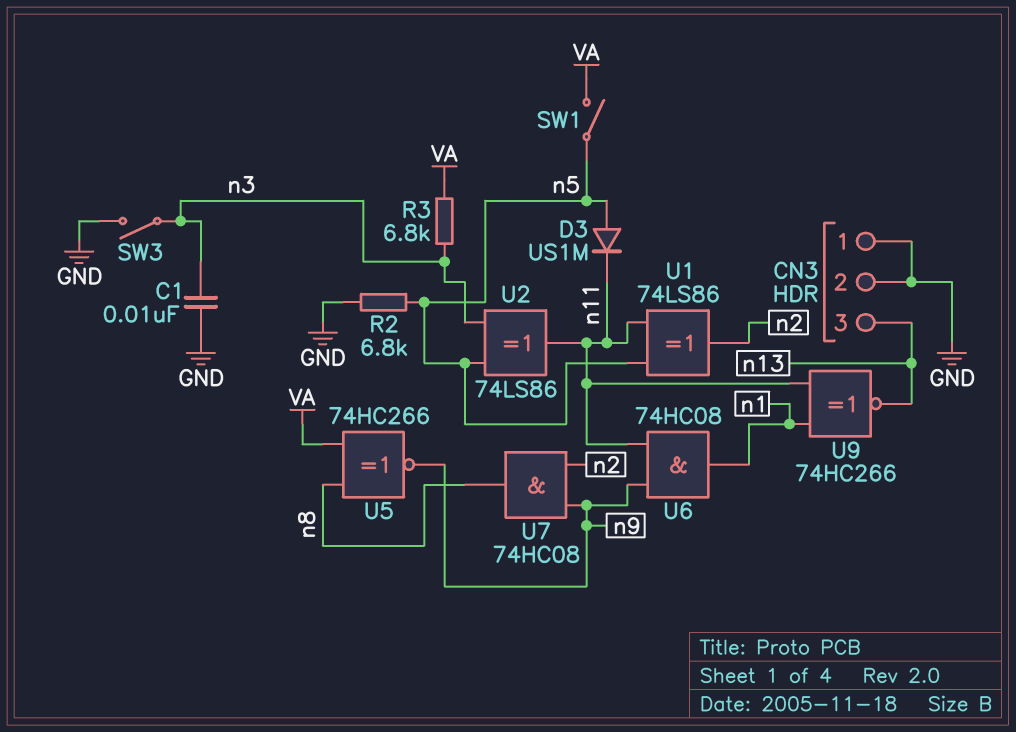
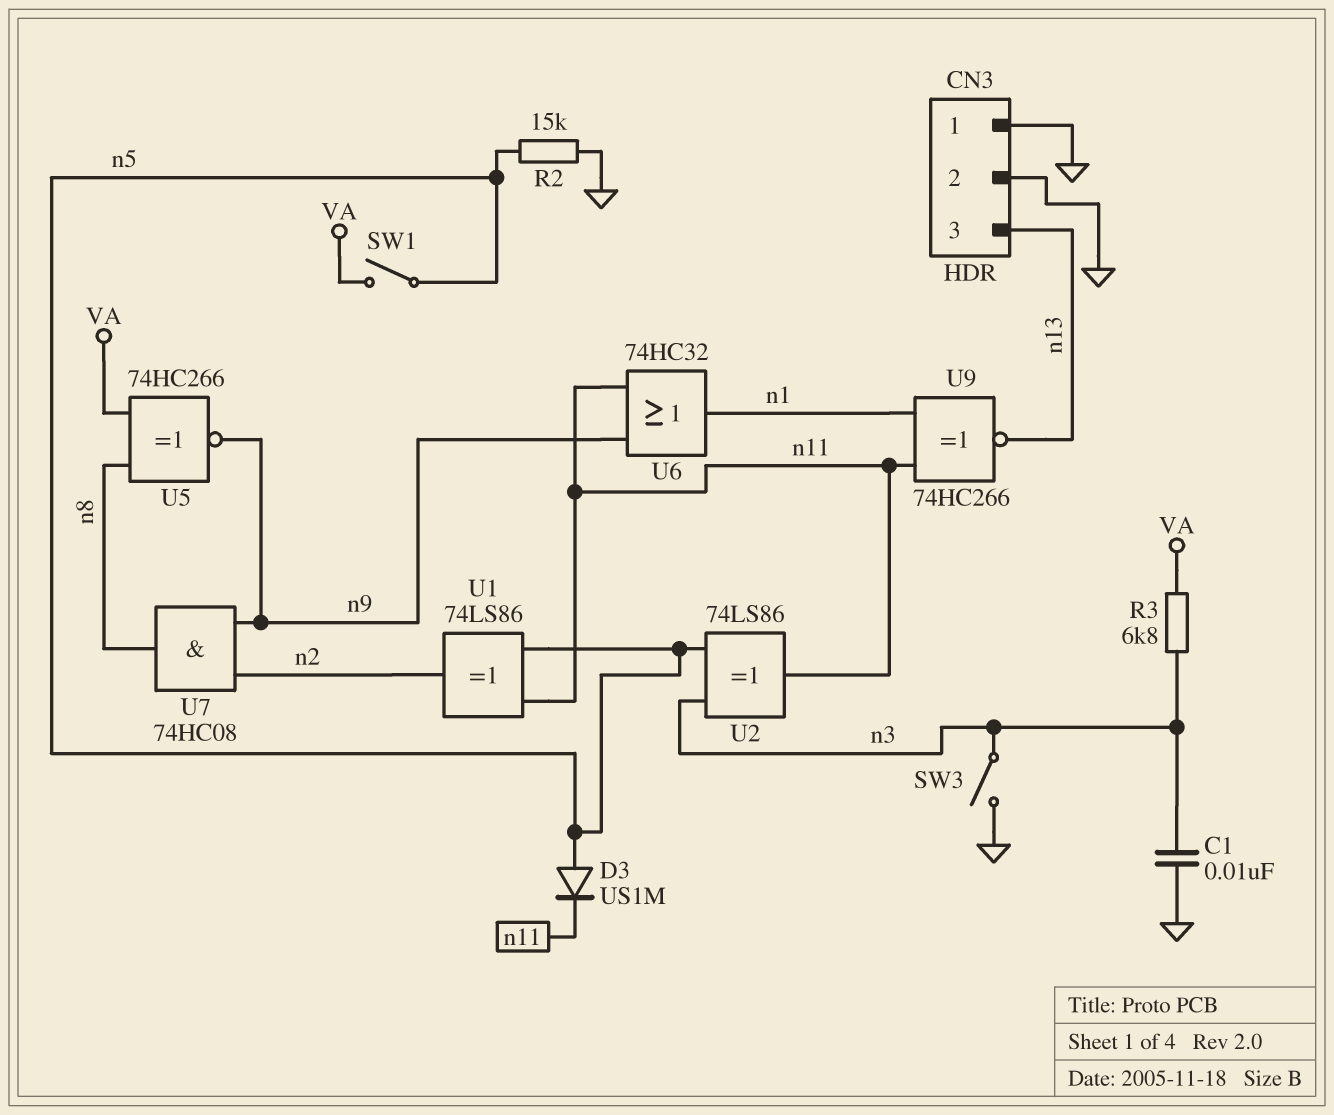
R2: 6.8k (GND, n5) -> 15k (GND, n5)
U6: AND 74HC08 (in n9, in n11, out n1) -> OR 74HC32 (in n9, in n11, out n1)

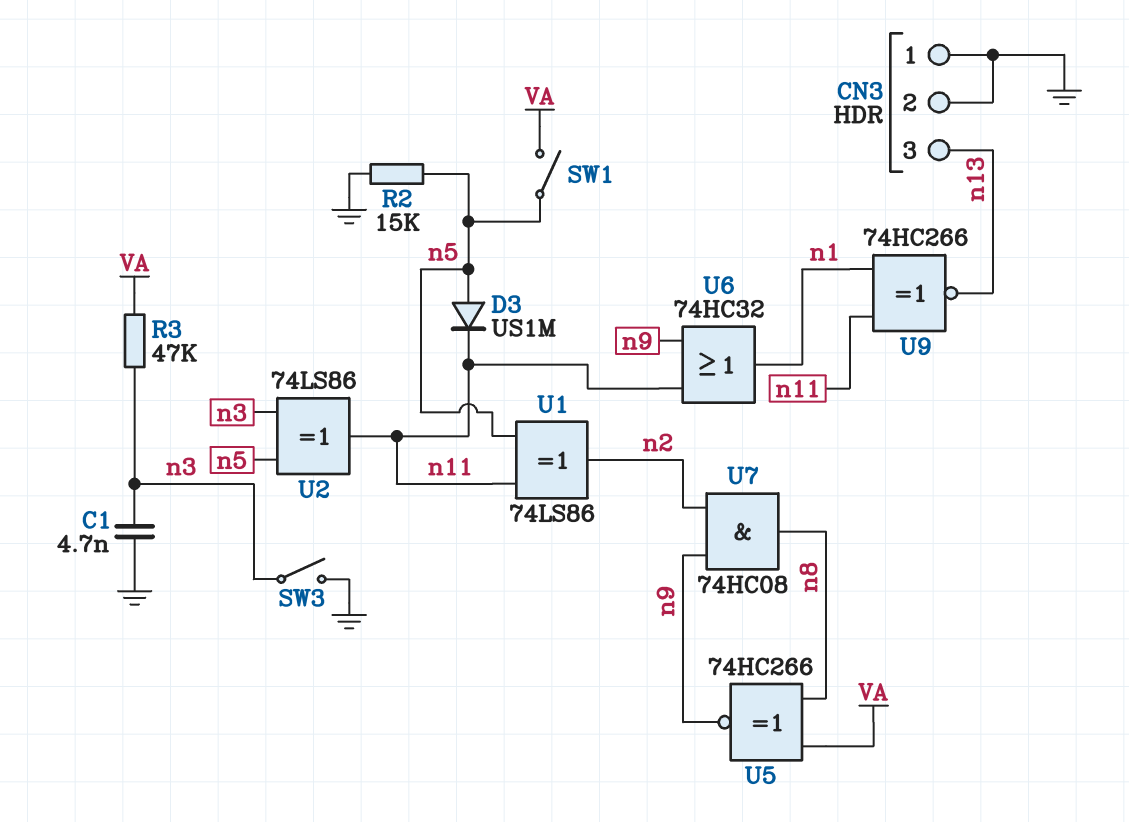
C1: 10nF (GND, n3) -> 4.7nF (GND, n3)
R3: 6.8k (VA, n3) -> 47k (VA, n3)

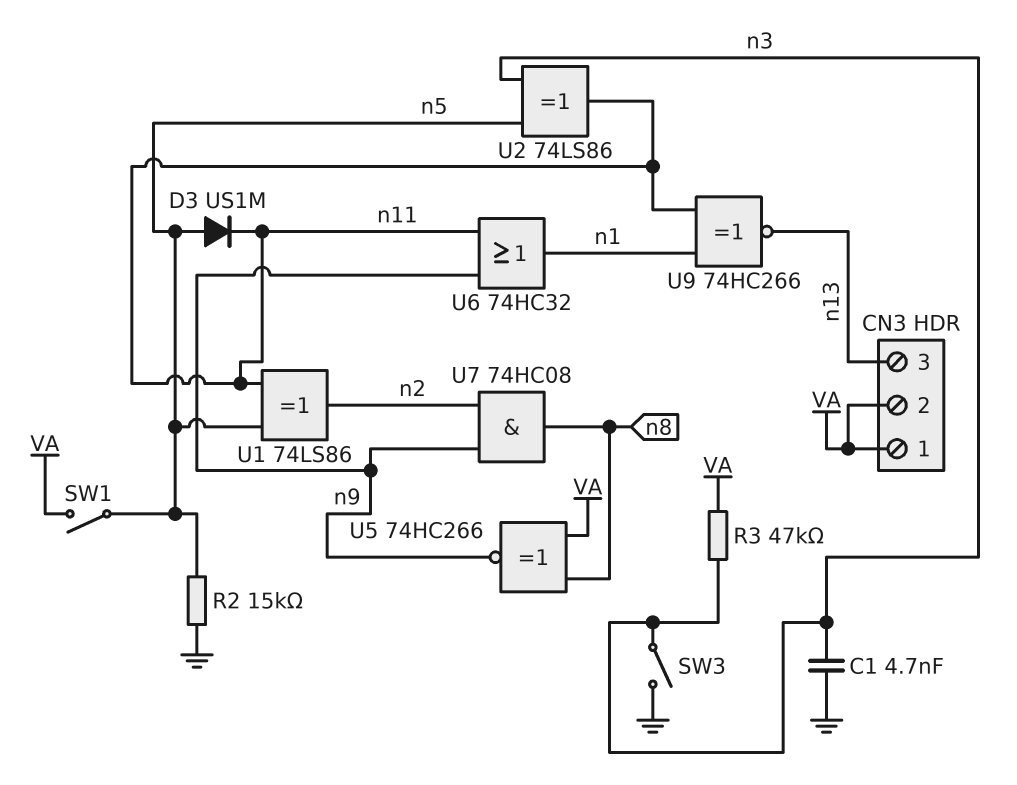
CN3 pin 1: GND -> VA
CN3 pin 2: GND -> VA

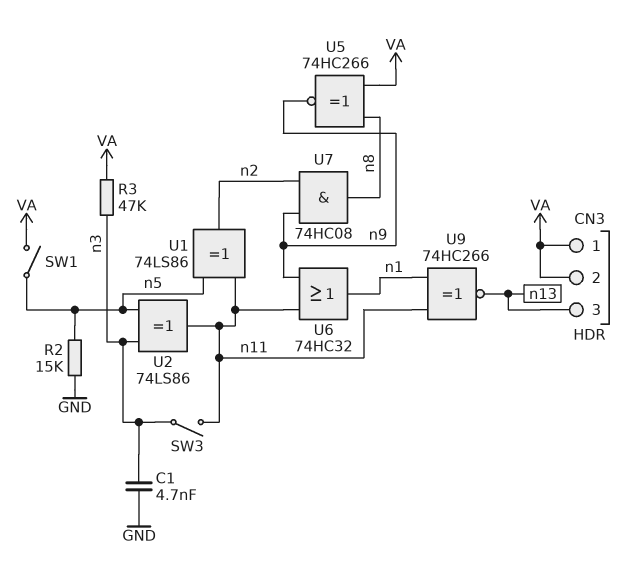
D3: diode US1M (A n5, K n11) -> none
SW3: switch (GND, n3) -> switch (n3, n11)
★ ★ ★ ★
### Work order:
Write out, word for word, only the lines from the one containing "C1: 10nF (GND, n3) -> 4.7nF (GND, n3)" to the end of the data above; the pictures stay out.

### Solved exercise:
C1: 10nF (GND, n3) -> 4.7nF (GND, n3)
R3: 6.8k (VA, n3) -> 47k (VA, n3)

CN3 pin 1: GND -> VA
CN3 pin 2: GND -> VA

D3: diode US1M (A n5, K n11) -> none
SW3: switch (GND, n3) -> switch (n3, n11)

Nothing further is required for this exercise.